**Exercise description**: Only the lines below from the one that holds "FAN3 pin SIG: D6 -> D4" through the one that holds "TEMP1 pin OUT: A0 -> none" should appear in the answer, copied exactly, end lines included and pictures omitted.

**Task material**:

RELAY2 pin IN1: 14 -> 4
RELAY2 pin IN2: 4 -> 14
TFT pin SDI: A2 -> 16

* * *

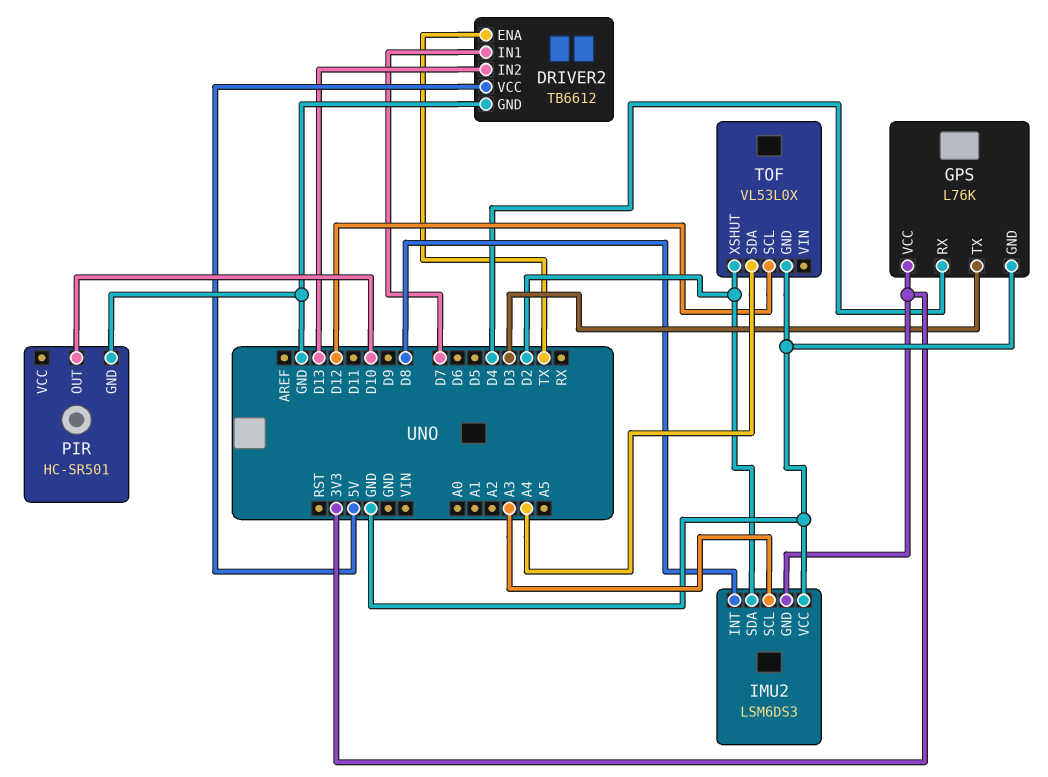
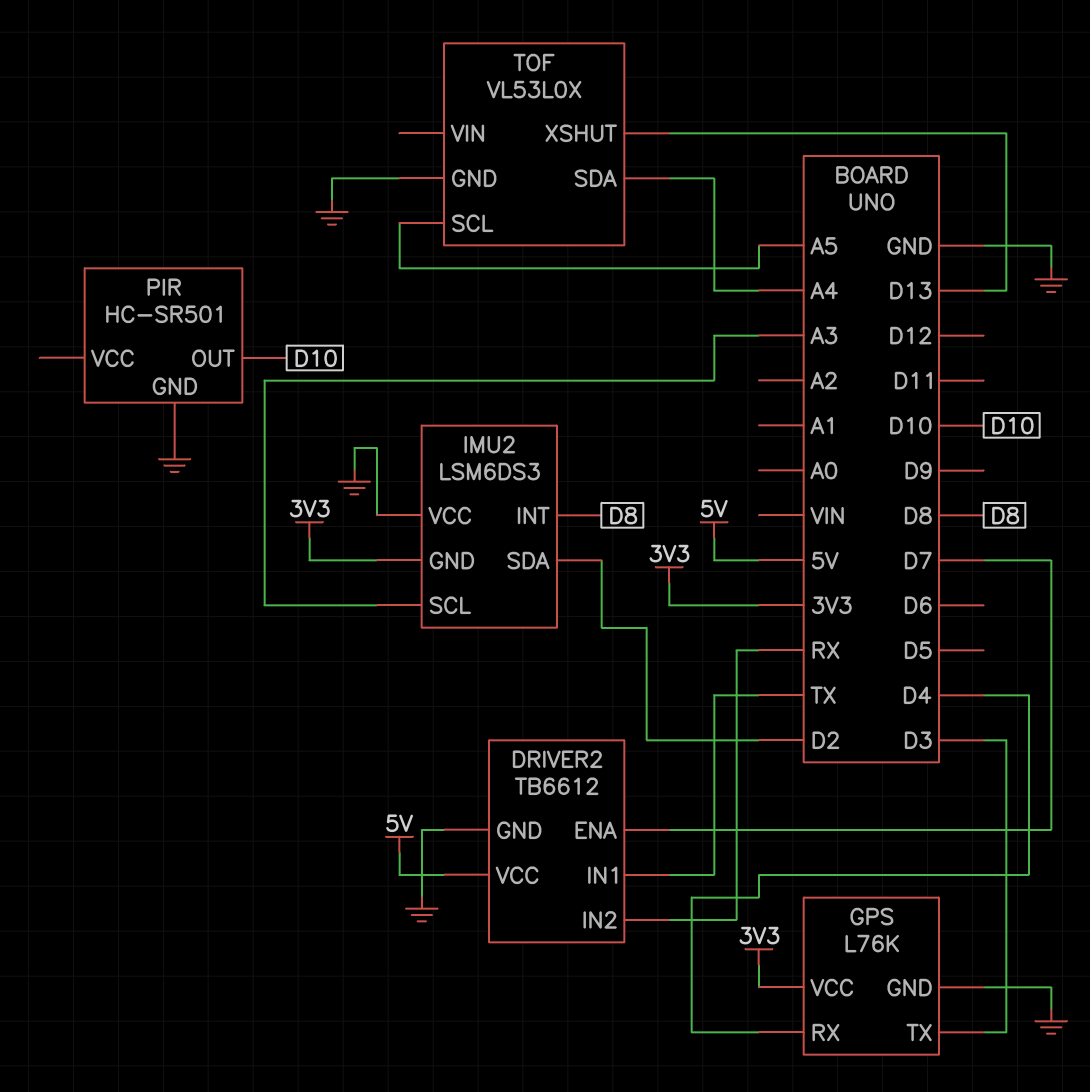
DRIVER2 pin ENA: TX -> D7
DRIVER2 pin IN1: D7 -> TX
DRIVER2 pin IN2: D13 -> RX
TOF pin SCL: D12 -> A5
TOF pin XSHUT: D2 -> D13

---

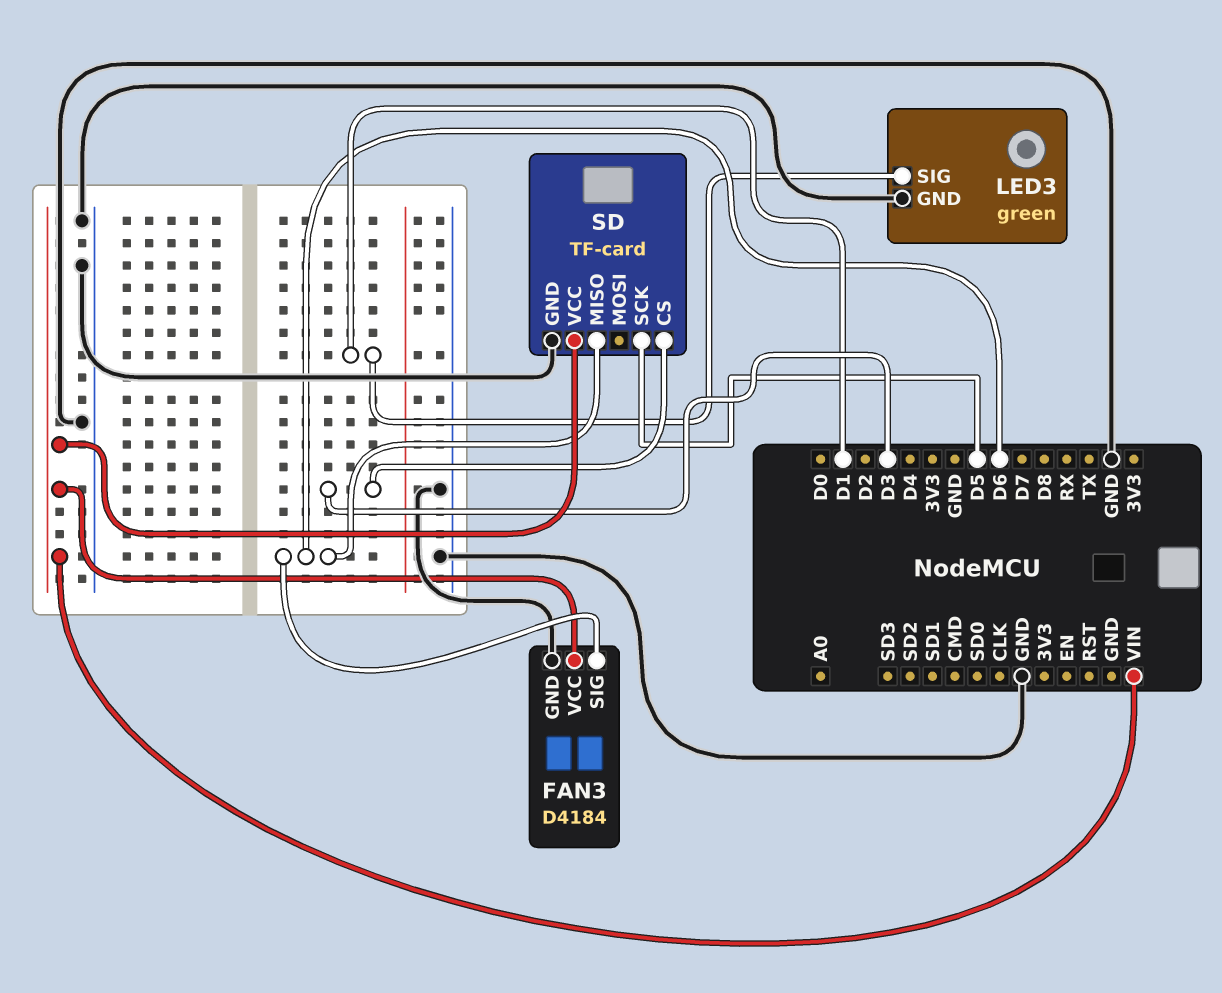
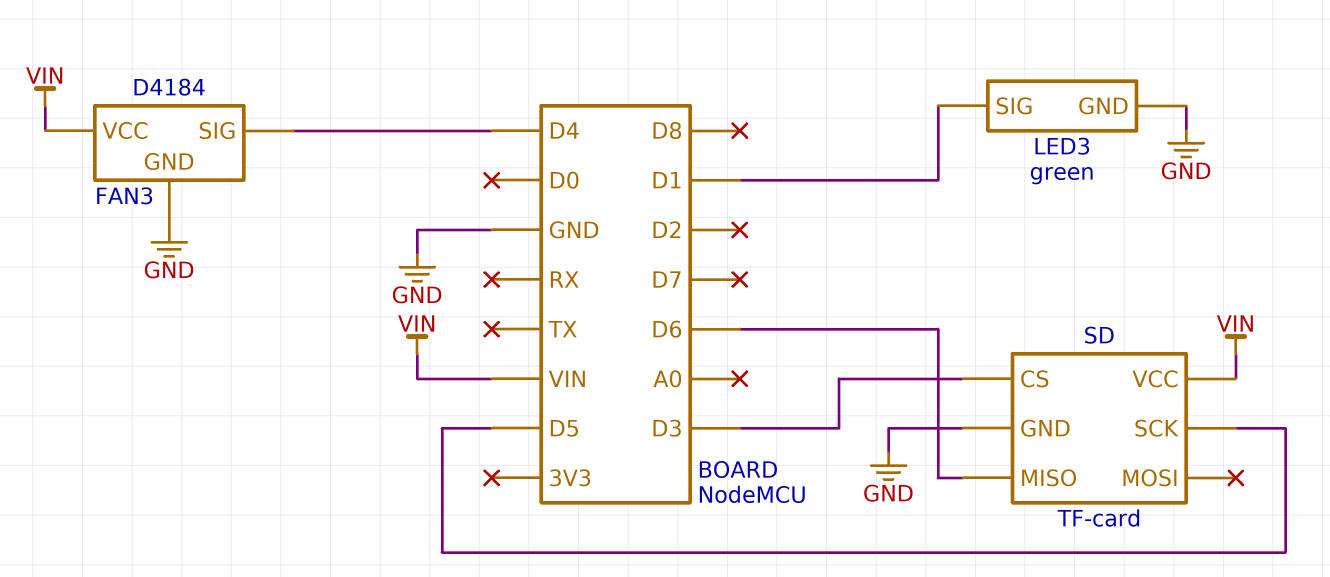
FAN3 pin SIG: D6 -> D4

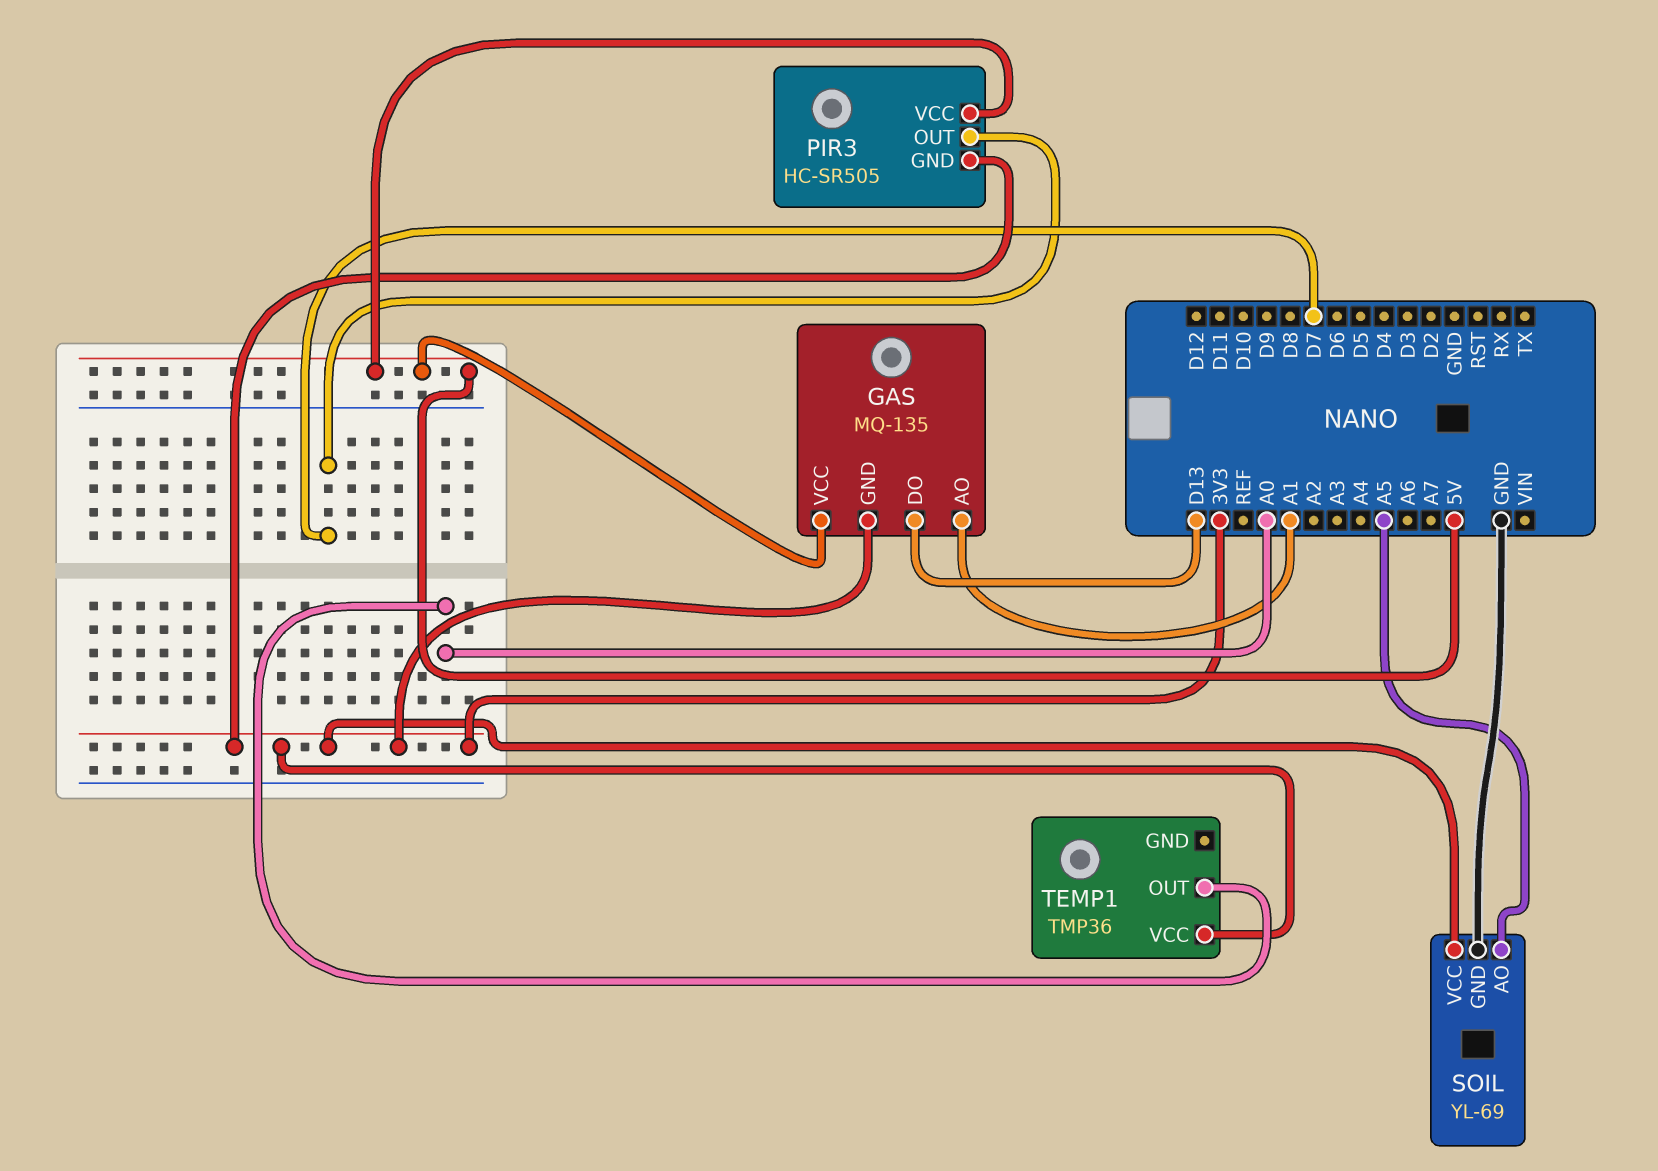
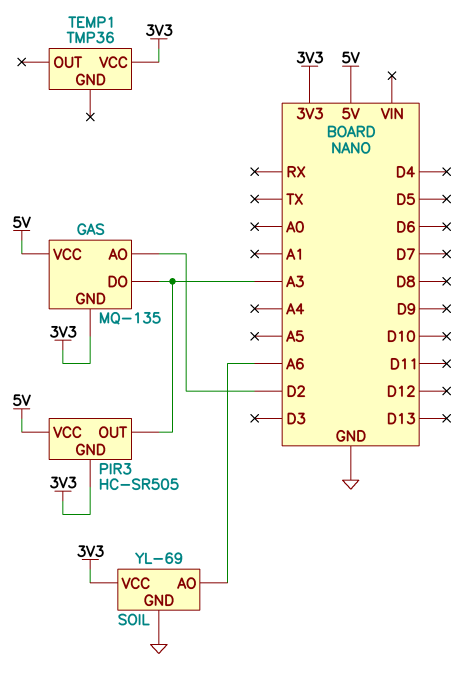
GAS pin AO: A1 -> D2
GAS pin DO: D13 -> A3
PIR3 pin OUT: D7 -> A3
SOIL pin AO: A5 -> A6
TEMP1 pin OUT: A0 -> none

**Response to this exercise**:
FAN3 pin SIG: D6 -> D4

GAS pin AO: A1 -> D2
GAS pin DO: D13 -> A3
PIR3 pin OUT: D7 -> A3
SOIL pin AO: A5 -> A6
TEMP1 pin OUT: A0 -> none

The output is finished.